┌─ Data records

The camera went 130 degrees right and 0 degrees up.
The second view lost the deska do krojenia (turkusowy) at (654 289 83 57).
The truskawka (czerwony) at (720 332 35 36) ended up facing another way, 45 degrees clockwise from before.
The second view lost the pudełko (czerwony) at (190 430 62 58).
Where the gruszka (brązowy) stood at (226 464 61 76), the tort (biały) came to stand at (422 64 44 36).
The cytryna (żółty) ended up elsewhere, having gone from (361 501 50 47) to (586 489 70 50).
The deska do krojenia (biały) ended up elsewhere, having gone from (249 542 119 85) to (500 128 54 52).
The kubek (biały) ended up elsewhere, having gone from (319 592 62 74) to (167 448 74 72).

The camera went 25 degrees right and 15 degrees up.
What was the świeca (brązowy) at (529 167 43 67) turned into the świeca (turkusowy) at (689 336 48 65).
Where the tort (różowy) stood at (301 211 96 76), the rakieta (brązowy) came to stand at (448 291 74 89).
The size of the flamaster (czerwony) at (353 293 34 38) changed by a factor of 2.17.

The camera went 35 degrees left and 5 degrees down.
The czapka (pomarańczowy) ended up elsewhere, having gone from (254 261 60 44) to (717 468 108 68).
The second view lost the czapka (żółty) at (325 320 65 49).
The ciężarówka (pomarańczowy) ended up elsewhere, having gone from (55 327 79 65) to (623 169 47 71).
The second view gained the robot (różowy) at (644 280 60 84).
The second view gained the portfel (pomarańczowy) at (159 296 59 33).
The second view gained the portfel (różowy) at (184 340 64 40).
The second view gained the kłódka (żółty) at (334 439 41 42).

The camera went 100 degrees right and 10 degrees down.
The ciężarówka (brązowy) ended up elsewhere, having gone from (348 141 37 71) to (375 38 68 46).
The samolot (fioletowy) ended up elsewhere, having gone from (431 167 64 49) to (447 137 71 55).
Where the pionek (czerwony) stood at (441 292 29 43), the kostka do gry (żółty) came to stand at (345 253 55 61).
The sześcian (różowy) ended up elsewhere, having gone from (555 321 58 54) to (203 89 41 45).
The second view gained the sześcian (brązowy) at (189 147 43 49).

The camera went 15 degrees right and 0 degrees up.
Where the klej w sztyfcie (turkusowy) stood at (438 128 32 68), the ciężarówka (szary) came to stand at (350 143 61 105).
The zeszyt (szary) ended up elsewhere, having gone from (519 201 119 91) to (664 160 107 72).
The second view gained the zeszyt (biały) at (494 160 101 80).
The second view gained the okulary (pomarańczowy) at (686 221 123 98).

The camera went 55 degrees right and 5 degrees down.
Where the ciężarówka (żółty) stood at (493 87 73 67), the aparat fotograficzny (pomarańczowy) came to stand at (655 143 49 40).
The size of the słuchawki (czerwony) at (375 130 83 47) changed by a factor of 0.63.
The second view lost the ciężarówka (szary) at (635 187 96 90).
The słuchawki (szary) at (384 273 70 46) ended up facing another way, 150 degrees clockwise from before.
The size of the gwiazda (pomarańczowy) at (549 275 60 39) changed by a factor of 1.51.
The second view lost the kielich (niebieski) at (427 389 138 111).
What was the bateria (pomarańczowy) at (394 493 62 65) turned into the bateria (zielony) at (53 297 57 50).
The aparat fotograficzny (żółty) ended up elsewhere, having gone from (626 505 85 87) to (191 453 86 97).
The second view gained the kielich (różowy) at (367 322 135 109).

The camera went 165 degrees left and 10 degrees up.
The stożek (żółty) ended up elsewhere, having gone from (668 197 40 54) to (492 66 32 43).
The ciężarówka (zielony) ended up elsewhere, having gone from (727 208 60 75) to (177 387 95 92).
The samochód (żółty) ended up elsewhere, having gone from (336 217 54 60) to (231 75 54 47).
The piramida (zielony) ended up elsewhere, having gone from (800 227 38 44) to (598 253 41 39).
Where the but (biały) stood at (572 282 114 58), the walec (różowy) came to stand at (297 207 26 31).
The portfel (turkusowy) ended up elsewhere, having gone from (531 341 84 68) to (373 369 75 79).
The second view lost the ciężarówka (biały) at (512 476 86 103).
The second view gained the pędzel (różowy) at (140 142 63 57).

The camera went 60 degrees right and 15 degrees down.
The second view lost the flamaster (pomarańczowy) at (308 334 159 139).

└─

§ About this task
Reproduce the material above in full, word for word.

§ Written response
The camera went 130 degrees right and 0 degrees up.
The second view lost the deska do krojenia (turkusowy) at (654 289 83 57).
The truskawka (czerwony) at (720 332 35 36) ended up facing another way, 45 degrees clockwise from before.
The second view lost the pudełko (czerwony) at (190 430 62 58).
Where the gruszka (brązowy) stood at (226 464 61 76), the tort (biały) came to stand at (422 64 44 36).
The cytryna (żółty) ended up elsewhere, having gone from (361 501 50 47) to (586 489 70 50).
The deska do krojenia (biały) ended up elsewhere, having gone from (249 542 119 85) to (500 128 54 52).
The kubek (biały) ended up elsewhere, having gone from (319 592 62 74) to (167 448 74 72).

The camera went 25 degrees right and 15 degrees up.
What was the świeca (brązowy) at (529 167 43 67) turned into the świeca (turkusowy) at (689 336 48 65).
Where the tort (różowy) stood at (301 211 96 76), the rakieta (brązowy) came to stand at (448 291 74 89).
The size of the flamaster (czerwony) at (353 293 34 38) changed by a factor of 2.17.

The camera went 35 degrees left and 5 degrees down.
The czapka (pomarańczowy) ended up elsewhere, having gone from (254 261 60 44) to (717 468 108 68).
The second view lost the czapka (żółty) at (325 320 65 49).
The ciężarówka (pomarańczowy) ended up elsewhere, having gone from (55 327 79 65) to (623 169 47 71).
The second view gained the robot (różowy) at (644 280 60 84).
The second view gained the portfel (pomarańczowy) at (159 296 59 33).
The second view gained the portfel (różowy) at (184 340 64 40).
The second view gained the kłódka (żółty) at (334 439 41 42).

The camera went 100 degrees right and 10 degrees down.
The ciężarówka (brązowy) ended up elsewhere, having gone from (348 141 37 71) to (375 38 68 46).
The samolot (fioletowy) ended up elsewhere, having gone from (431 167 64 49) to (447 137 71 55).
Where the pionek (czerwony) stood at (441 292 29 43), the kostka do gry (żółty) came to stand at (345 253 55 61).
The sześcian (różowy) ended up elsewhere, having gone from (555 321 58 54) to (203 89 41 45).
The second view gained the sześcian (brązowy) at (189 147 43 49).

The camera went 15 degrees right and 0 degrees up.
Where the klej w sztyfcie (turkusowy) stood at (438 128 32 68), the ciężarówka (szary) came to stand at (350 143 61 105).
The zeszyt (szary) ended up elsewhere, having gone from (519 201 119 91) to (664 160 107 72).
The second view gained the zeszyt (biały) at (494 160 101 80).
The second view gained the okulary (pomarańczowy) at (686 221 123 98).

The camera went 55 degrees right and 5 degrees down.
Where the ciężarówka (żółty) stood at (493 87 73 67), the aparat fotograficzny (pomarańczowy) came to stand at (655 143 49 40).
The size of the słuchawki (czerwony) at (375 130 83 47) changed by a factor of 0.63.
The second view lost the ciężarówka (szary) at (635 187 96 90).
The słuchawki (szary) at (384 273 70 46) ended up facing another way, 150 degrees clockwise from before.
The size of the gwiazda (pomarańczowy) at (549 275 60 39) changed by a factor of 1.51.
The second view lost the kielich (niebieski) at (427 389 138 111).
What was the bateria (pomarańczowy) at (394 493 62 65) turned into the bateria (zielony) at (53 297 57 50).
The aparat fotograficzny (żółty) ended up elsewhere, having gone from (626 505 85 87) to (191 453 86 97).
The second view gained the kielich (różowy) at (367 322 135 109).

The camera went 165 degrees left and 10 degrees up.
The stożek (żółty) ended up elsewhere, having gone from (668 197 40 54) to (492 66 32 43).
The ciężarówka (zielony) ended up elsewhere, having gone from (727 208 60 75) to (177 387 95 92).
The samochód (żółty) ended up elsewhere, having gone from (336 217 54 60) to (231 75 54 47).
The piramida (zielony) ended up elsewhere, having gone from (800 227 38 44) to (598 253 41 39).
Where the but (biały) stood at (572 282 114 58), the walec (różowy) came to stand at (297 207 26 31).
The portfel (turkusowy) ended up elsewhere, having gone from (531 341 84 68) to (373 369 75 79).
The second view lost the ciężarówka (biały) at (512 476 86 103).
The second view gained the pędzel (różowy) at (140 142 63 57).

The camera went 60 degrees right and 15 degrees down.
The second view lost the flamaster (pomarańczowy) at (308 334 159 139).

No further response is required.